=== What needs to be done ===
An exact copy of each record is required.

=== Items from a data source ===
######

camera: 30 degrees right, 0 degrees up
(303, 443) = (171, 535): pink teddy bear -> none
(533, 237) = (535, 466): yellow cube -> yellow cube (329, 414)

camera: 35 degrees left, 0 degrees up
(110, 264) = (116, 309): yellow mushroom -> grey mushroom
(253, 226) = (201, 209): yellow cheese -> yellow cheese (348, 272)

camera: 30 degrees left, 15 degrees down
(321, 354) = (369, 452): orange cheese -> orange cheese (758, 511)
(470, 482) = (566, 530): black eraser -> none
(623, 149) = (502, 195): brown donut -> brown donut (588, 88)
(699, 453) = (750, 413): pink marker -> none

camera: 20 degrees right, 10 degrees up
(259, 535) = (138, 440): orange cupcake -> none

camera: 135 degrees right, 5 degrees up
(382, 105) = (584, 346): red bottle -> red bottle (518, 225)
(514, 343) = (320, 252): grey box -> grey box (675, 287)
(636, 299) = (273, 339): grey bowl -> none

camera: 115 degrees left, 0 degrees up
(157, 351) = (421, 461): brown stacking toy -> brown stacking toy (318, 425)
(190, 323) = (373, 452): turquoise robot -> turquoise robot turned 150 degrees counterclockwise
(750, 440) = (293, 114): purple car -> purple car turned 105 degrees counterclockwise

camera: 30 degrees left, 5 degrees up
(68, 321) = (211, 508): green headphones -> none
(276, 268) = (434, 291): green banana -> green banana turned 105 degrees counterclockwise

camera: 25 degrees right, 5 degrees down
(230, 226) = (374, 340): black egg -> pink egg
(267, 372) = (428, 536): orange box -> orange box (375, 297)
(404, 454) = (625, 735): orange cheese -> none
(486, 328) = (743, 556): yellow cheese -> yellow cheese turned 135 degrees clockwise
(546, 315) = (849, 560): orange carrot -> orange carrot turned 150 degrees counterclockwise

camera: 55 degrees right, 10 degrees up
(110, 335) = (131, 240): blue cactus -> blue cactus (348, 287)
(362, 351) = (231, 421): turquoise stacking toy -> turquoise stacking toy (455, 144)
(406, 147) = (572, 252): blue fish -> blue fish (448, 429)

######

=== Your response ===
camera: 30 degrees right, 0 degrees up
(303, 443) = (171, 535): pink teddy bear -> none
(533, 237) = (535, 466): yellow cube -> yellow cube (329, 414)

camera: 35 degrees left, 0 degrees up
(110, 264) = (116, 309): yellow mushroom -> grey mushroom
(253, 226) = (201, 209): yellow cheese -> yellow cheese (348, 272)

camera: 30 degrees left, 15 degrees down
(321, 354) = (369, 452): orange cheese -> orange cheese (758, 511)
(470, 482) = (566, 530): black eraser -> none
(623, 149) = (502, 195): brown donut -> brown donut (588, 88)
(699, 453) = (750, 413): pink marker -> none

camera: 20 degrees right, 10 degrees up
(259, 535) = (138, 440): orange cupcake -> none

camera: 135 degrees right, 5 degrees up
(382, 105) = (584, 346): red bottle -> red bottle (518, 225)
(514, 343) = (320, 252): grey box -> grey box (675, 287)
(636, 299) = (273, 339): grey bowl -> none

camera: 115 degrees left, 0 degrees up
(157, 351) = (421, 461): brown stacking toy -> brown stacking toy (318, 425)
(190, 323) = (373, 452): turquoise robot -> turquoise robot turned 150 degrees counterclockwise
(750, 440) = (293, 114): purple car -> purple car turned 105 degrees counterclockwise

camera: 30 degrees left, 5 degrees up
(68, 321) = (211, 508): green headphones -> none
(276, 268) = (434, 291): green banana -> green banana turned 105 degrees counterclockwise

camera: 25 degrees right, 5 degrees down
(230, 226) = (374, 340): black egg -> pink egg
(267, 372) = (428, 536): orange box -> orange box (375, 297)
(404, 454) = (625, 735): orange cheese -> none
(486, 328) = (743, 556): yellow cheese -> yellow cheese turned 135 degrees clockwise
(546, 315) = (849, 560): orange carrot -> orange carrot turned 150 degrees counterclockwise

camera: 55 degrees right, 10 degrees up
(110, 335) = (131, 240): blue cactus -> blue cactus (348, 287)
(362, 351) = (231, 421): turquoise stacking toy -> turquoise stacking toy (455, 144)
(406, 147) = (572, 252): blue fish -> blue fish (448, 429)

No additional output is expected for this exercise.